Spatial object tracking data
__________________________________________________

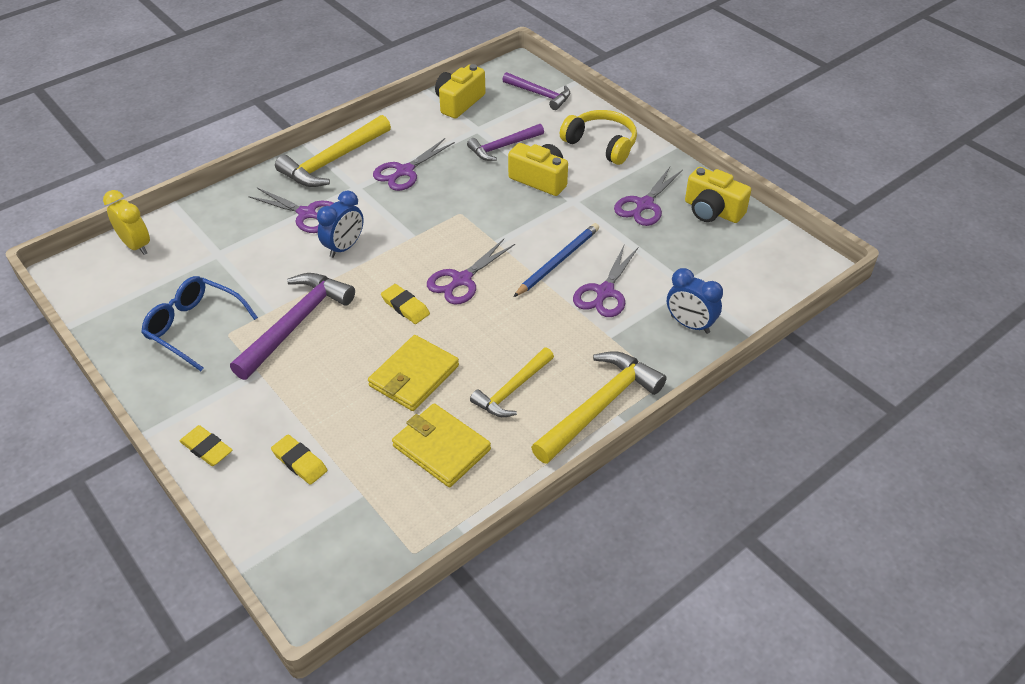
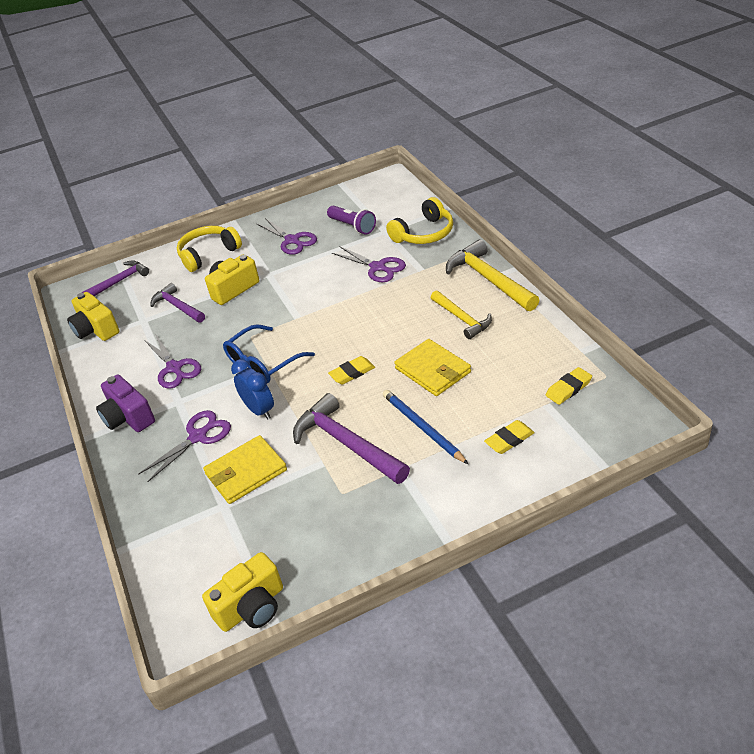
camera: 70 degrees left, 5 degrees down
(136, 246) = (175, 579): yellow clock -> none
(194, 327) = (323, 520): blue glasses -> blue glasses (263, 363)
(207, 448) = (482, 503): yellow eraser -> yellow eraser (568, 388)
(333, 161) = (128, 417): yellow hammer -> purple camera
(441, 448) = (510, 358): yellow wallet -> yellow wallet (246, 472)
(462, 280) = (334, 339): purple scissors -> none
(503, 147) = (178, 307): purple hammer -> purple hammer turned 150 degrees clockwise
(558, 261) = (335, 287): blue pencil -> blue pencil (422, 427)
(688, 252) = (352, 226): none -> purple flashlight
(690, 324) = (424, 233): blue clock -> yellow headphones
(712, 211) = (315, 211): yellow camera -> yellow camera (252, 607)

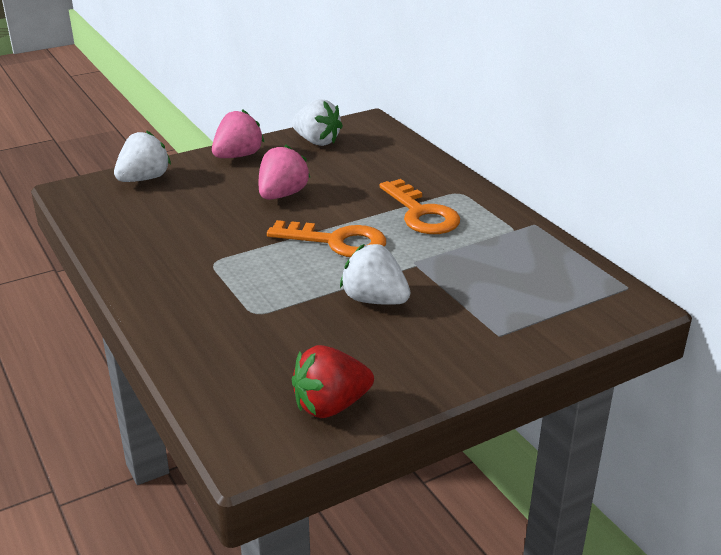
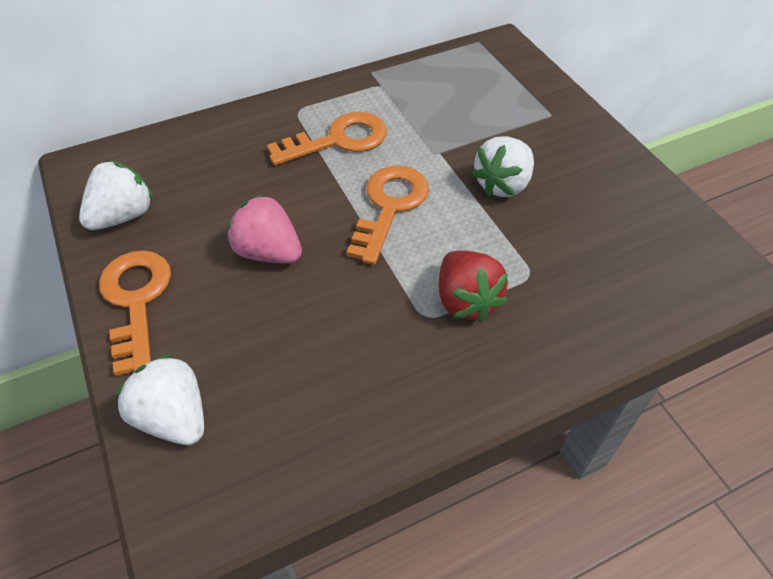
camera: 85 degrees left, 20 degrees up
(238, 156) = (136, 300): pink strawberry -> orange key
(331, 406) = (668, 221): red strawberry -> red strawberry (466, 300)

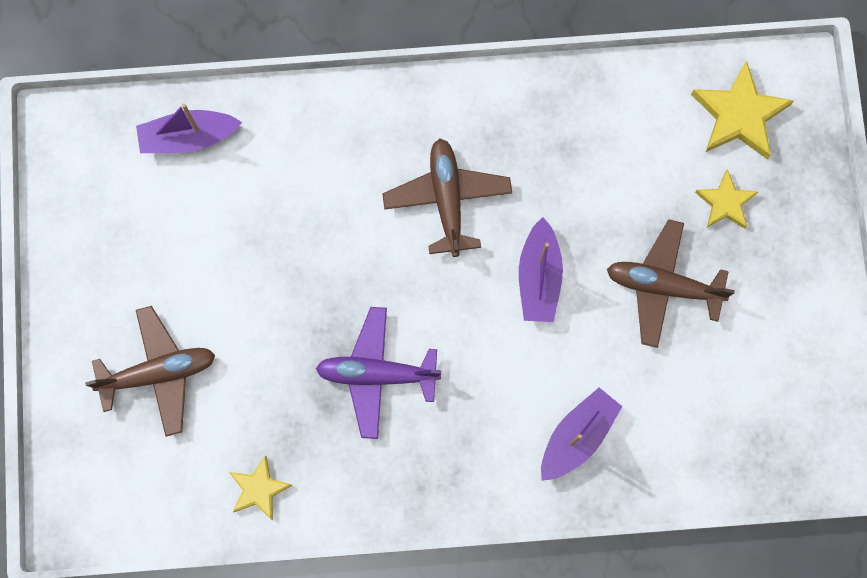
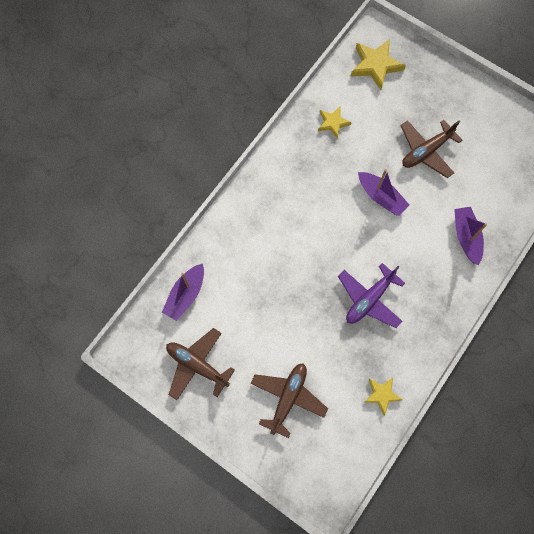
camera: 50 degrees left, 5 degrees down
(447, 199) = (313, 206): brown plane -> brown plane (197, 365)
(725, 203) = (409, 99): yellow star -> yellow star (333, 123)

__________________________________________________

Work from the entries above. Set down exactly and only the lines from the line with "(690, 324) = (424, 233): blue" to the line with "camera: 50 degrees left, 5 degrees down", both included, and leave the pictures out.

(690, 324) = (424, 233): blue clock -> yellow headphones
(712, 211) = (315, 211): yellow camera -> yellow camera (252, 607)

camera: 85 degrees left, 20 degrees up
(238, 156) = (136, 300): pink strawberry -> orange key
(331, 406) = (668, 221): red strawberry -> red strawberry (466, 300)

camera: 50 degrees left, 5 degrees down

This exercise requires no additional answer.